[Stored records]
* * * * * * * * *

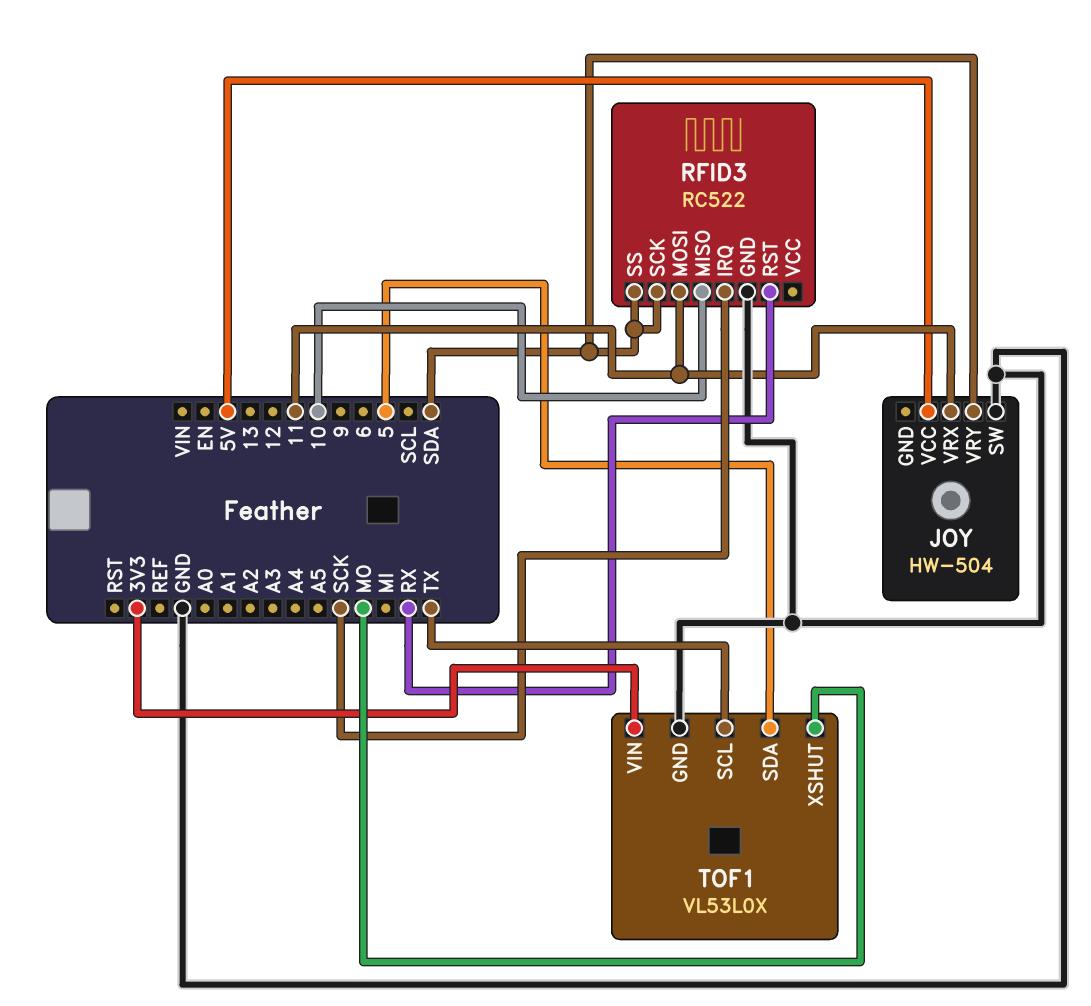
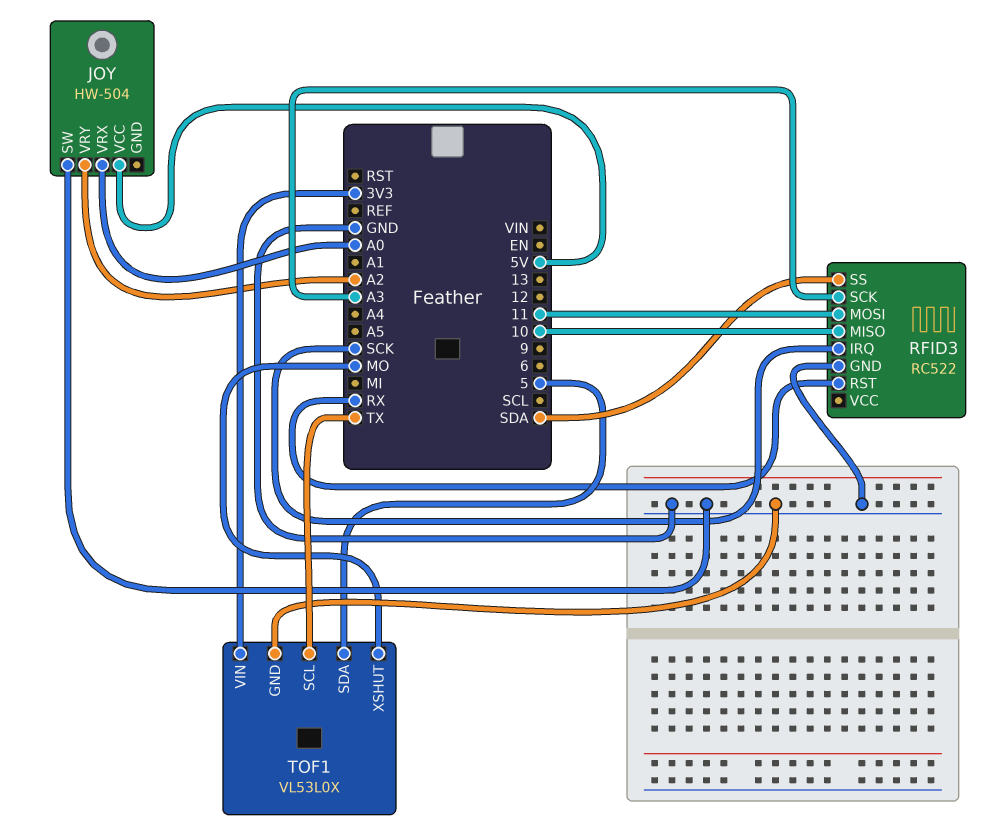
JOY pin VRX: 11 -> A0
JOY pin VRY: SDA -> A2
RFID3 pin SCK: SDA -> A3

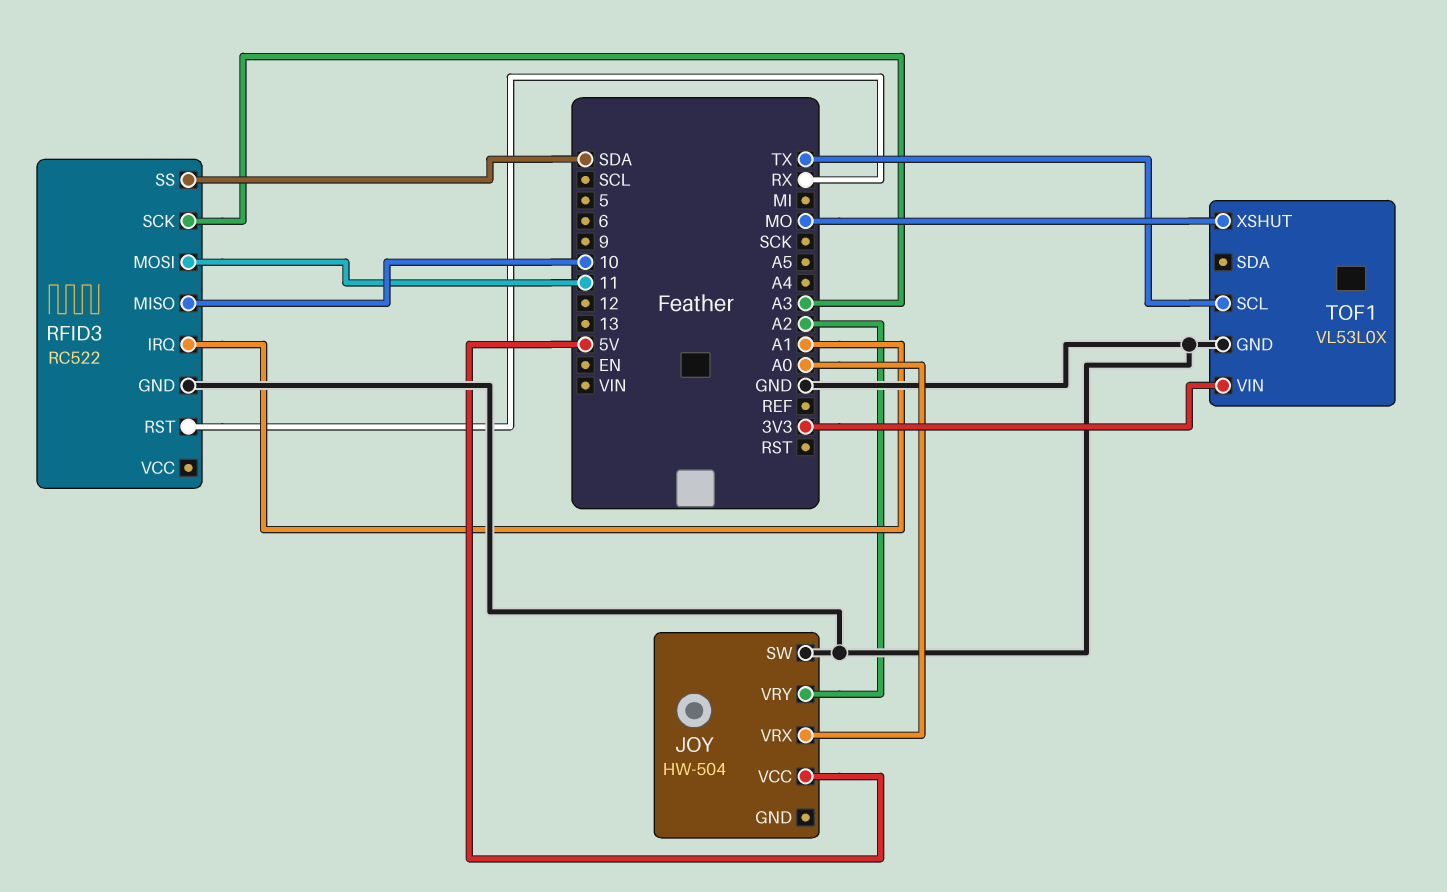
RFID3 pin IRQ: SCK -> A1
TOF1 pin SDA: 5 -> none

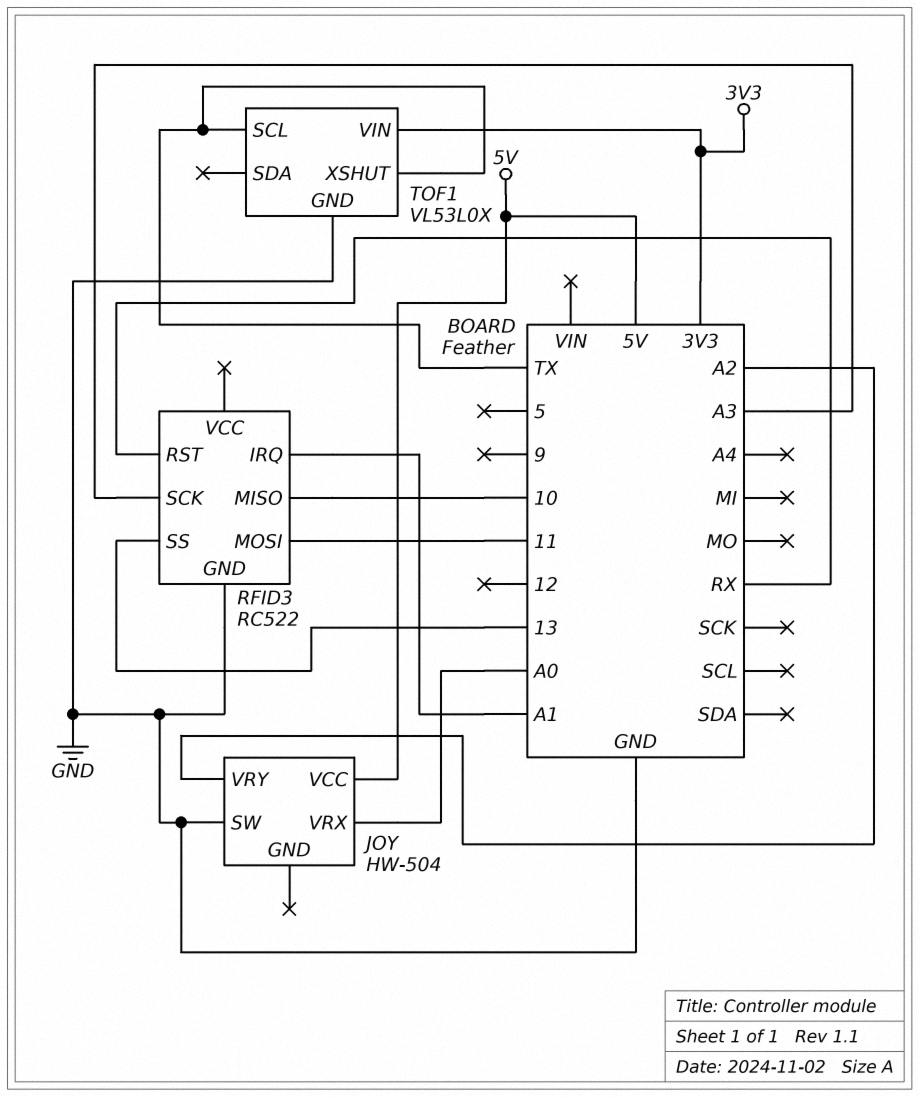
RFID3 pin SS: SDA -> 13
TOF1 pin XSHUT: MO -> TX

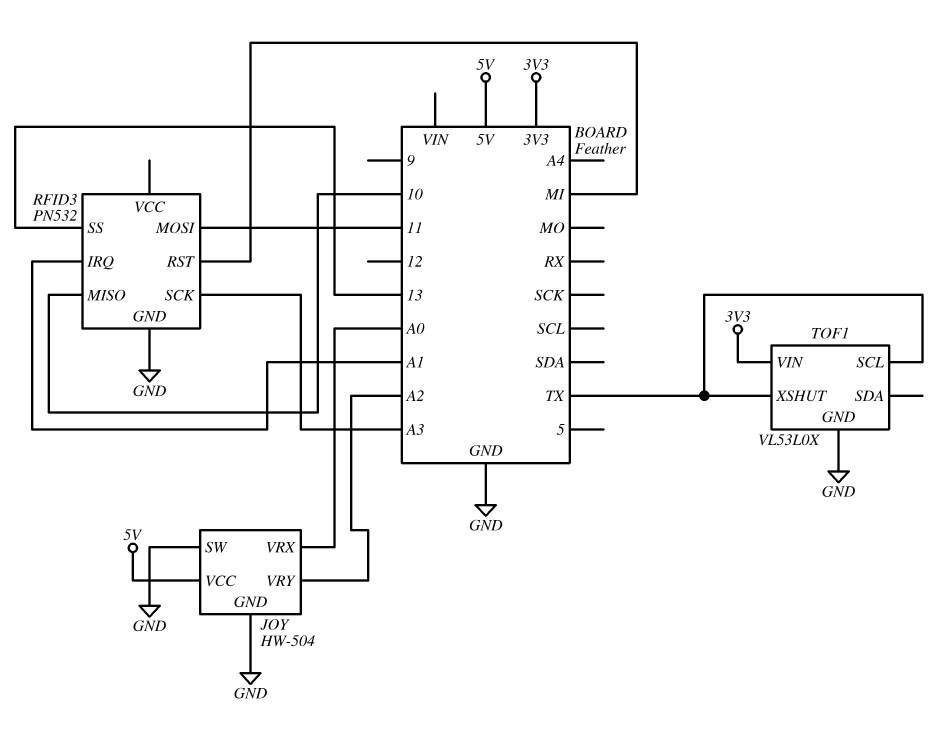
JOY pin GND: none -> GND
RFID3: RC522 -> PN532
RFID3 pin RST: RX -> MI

* * * * * * * * *

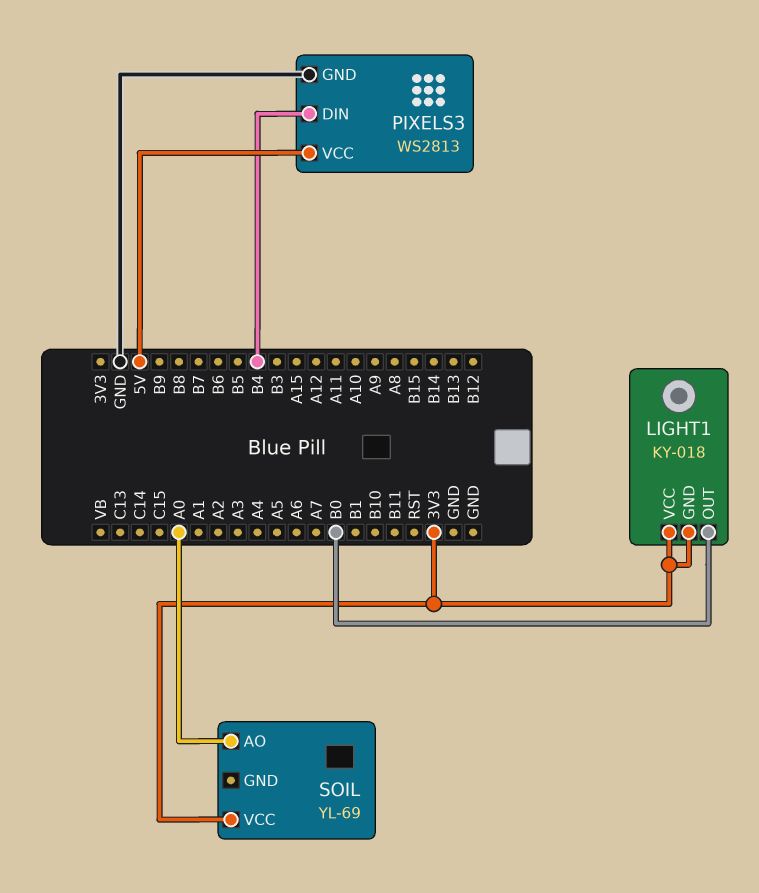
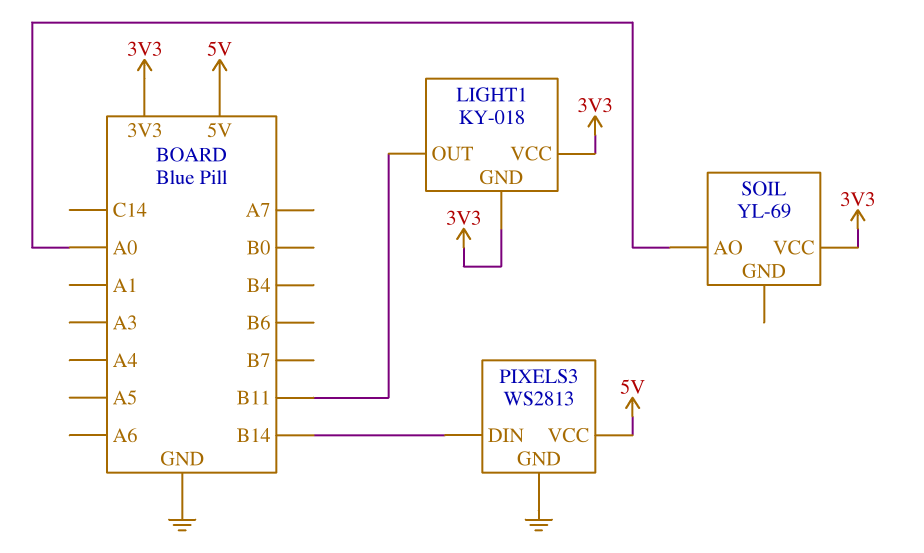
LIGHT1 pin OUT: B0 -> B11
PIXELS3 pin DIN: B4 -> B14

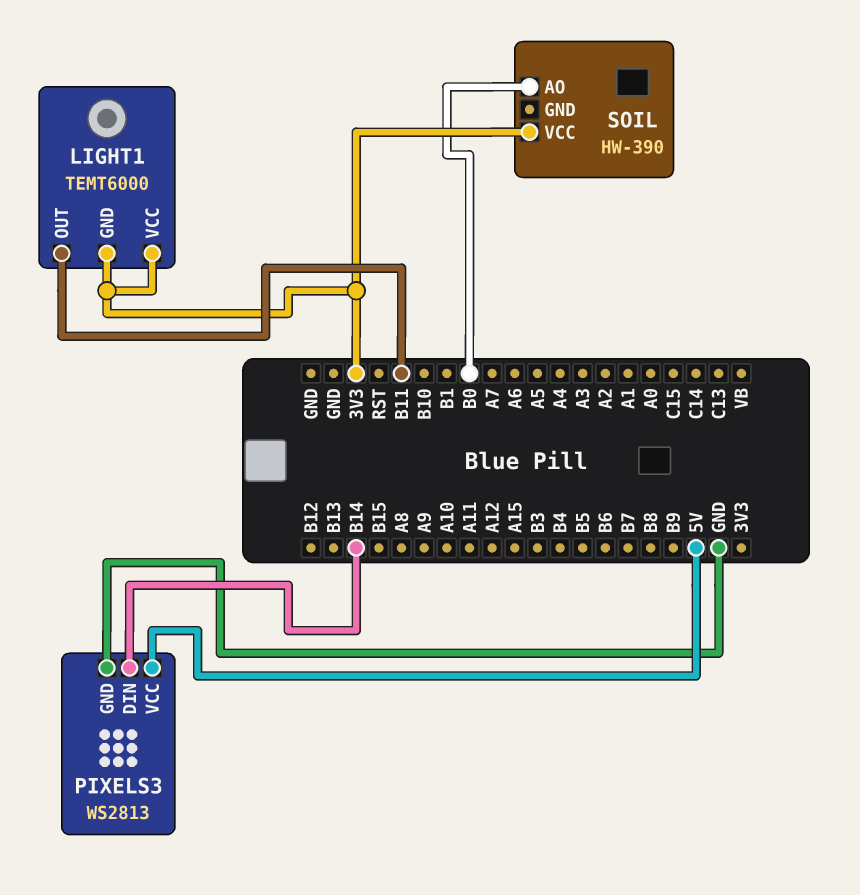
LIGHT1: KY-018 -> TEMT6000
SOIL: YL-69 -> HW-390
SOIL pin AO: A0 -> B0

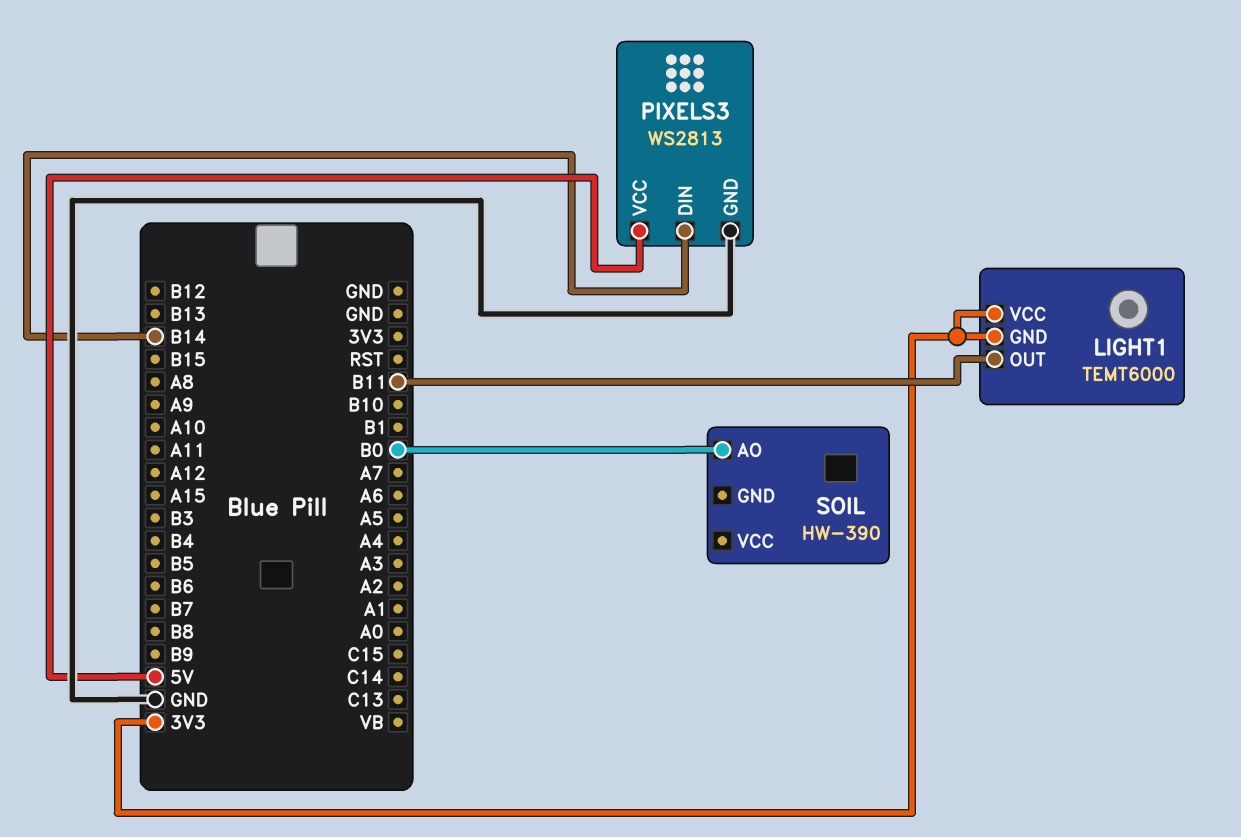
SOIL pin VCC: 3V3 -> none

* * * * * * * * *

> **Task requirements**: Scan the data for lines containing "none" and copy all of them.

> **Written response**:
TOF1 pin SDA: 5 -> none
JOY pin GND: none -> GND
SOIL pin VCC: 3V3 -> none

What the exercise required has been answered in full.